With pictures left out, set down every record word for word.

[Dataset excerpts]
....................

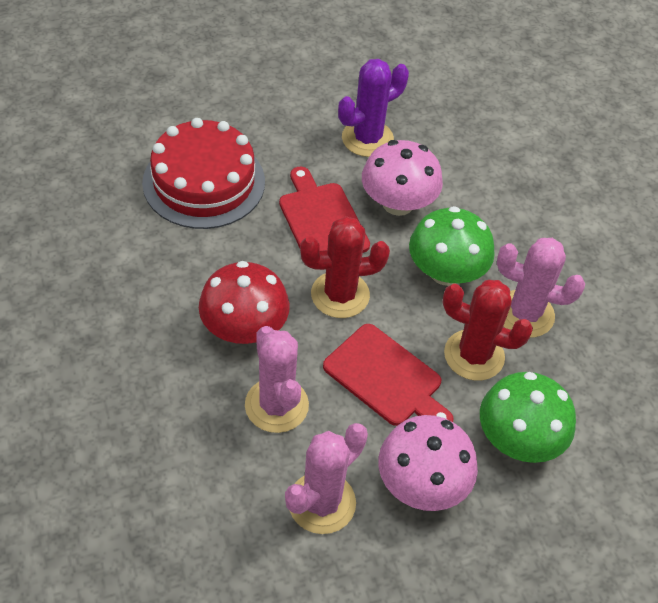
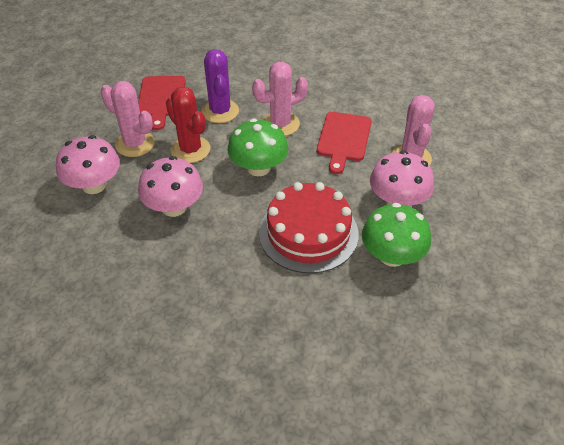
pink mushroom: 2 -> 3
red cactus: 2 -> 1
red mushroom: 1 -> 0

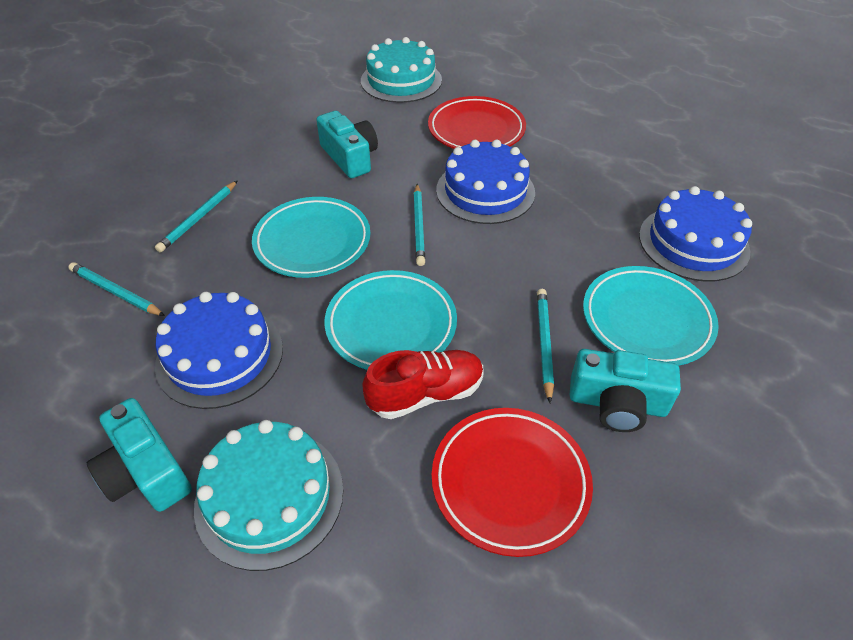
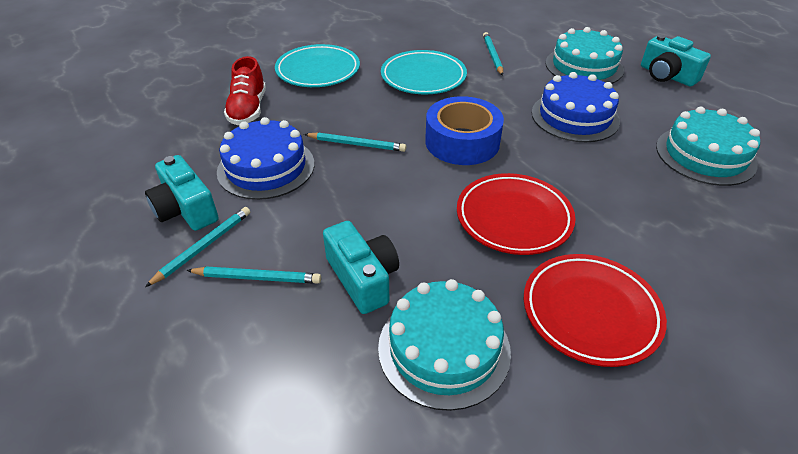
blue cake: 3 -> 2
blue tape: 0 -> 1
turquoise cake: 2 -> 3
turquoise plate: 3 -> 2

....................

OUTPUT OF THE EXERCISE:
pink mushroom: 2 -> 3
red cactus: 2 -> 1
red mushroom: 1 -> 0

blue cake: 3 -> 2
blue tape: 0 -> 1
turquoise cake: 2 -> 3
turquoise plate: 3 -> 2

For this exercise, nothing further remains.